▽

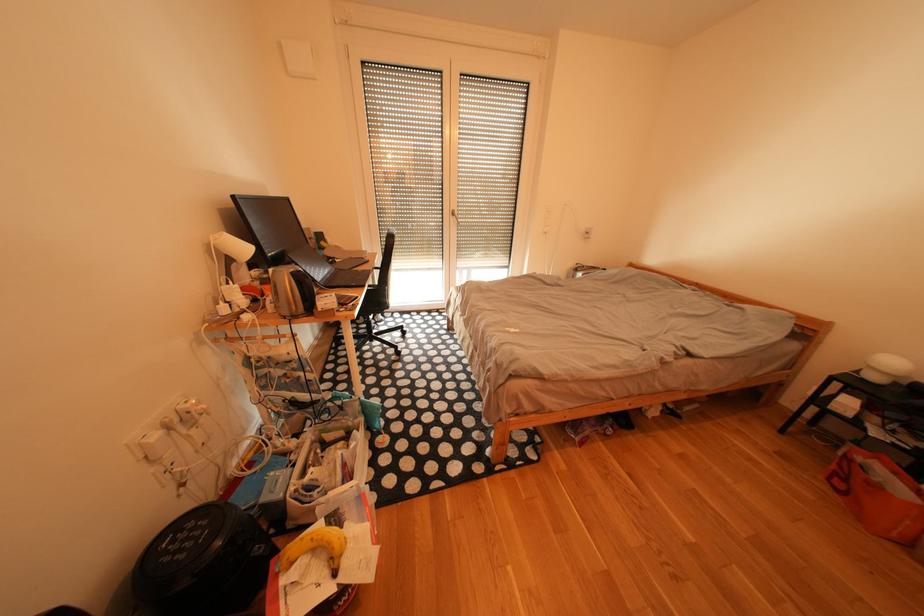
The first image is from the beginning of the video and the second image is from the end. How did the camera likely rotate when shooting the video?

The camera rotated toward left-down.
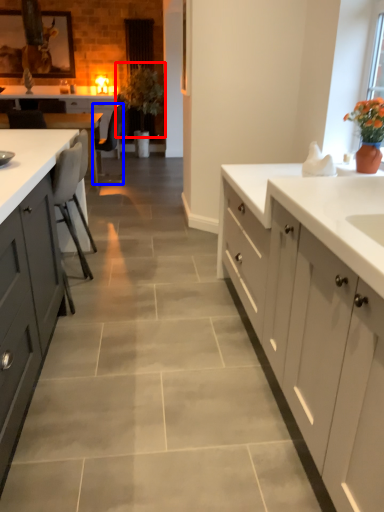
Question: Which of the following is the closest to the observer, plant (highlighted by a red box) or chair (highlighted by a blue box)?

Choices:
 (A) plant
 (B) chair

Answer: (B)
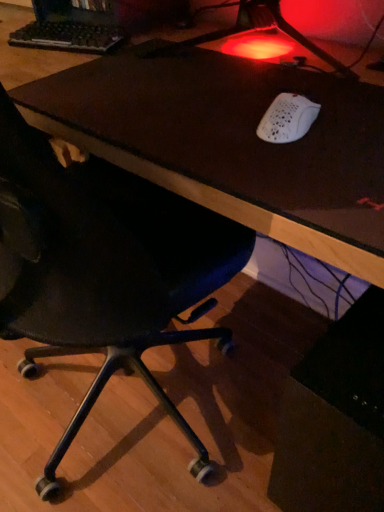
The width and height of the screenshot is (384, 512). I want to click on free space above brown leather desk at center (from a real-world perspective), so click(195, 75).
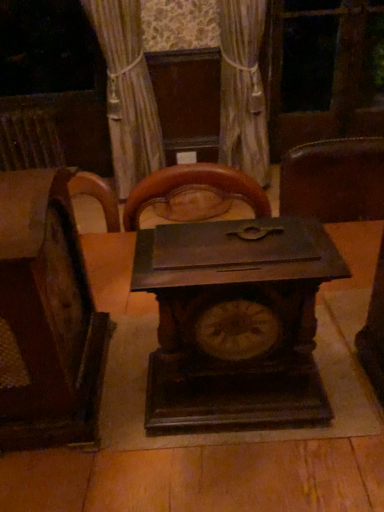
In order to click on vacant point to the right of dark brown wood clock at center in this screenshot , I will do `click(344, 376)`.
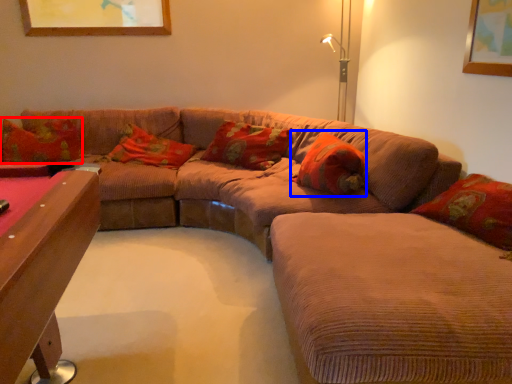
Question: Which object appears farthest to the camera in this image, pillow (highlighted by a red box) or pillow (highlighted by a blue box)?

Choices:
 (A) pillow
 (B) pillow

Answer: (A)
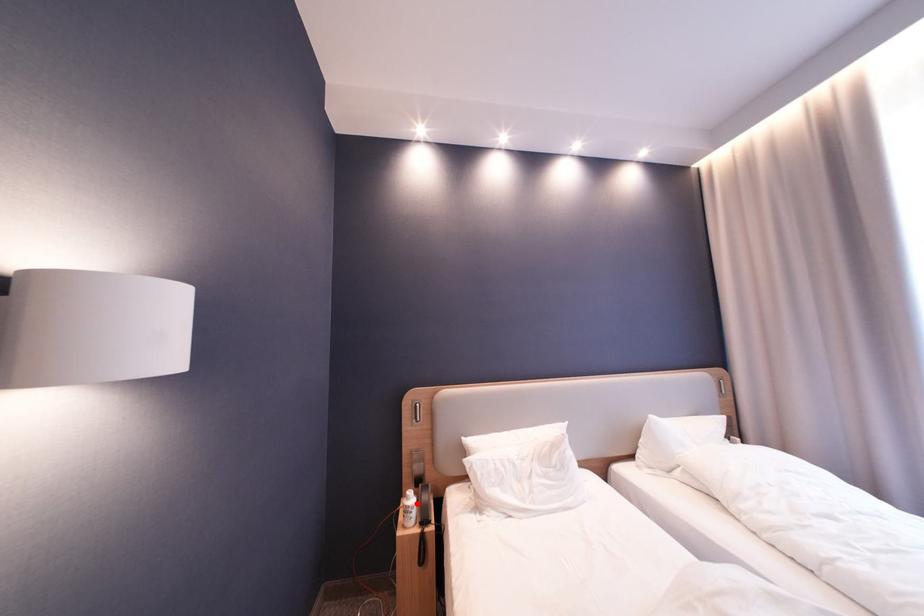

△

## The problem
Copy out all of the data above word for word, leaving out the pictures.

## Your response
The first image is from the beginning of the video and the second image is from the end. How did the camera likely rotate when shooting the video?

The camera rotated toward left-down.
Question: Which of the following is the closest to the observer, plant (highlighted by a red box) or chair (highlighted by a blue box)?

Choices:
 (A) plant
 (B) chair

Answer: (B)
The width and height of the screenshot is (384, 512). I want to click on free space above brown leather desk at center (from a real-world perspective), so click(195, 75).
In order to click on vacant point to the right of dark brown wood clock at center in this screenshot , I will do `click(344, 376)`.
Question: Which object appears farthest to the camera in this image, pillow (highlighted by a red box) or pillow (highlighted by a blue box)?

Choices:
 (A) pillow
 (B) pillow

Answer: (A)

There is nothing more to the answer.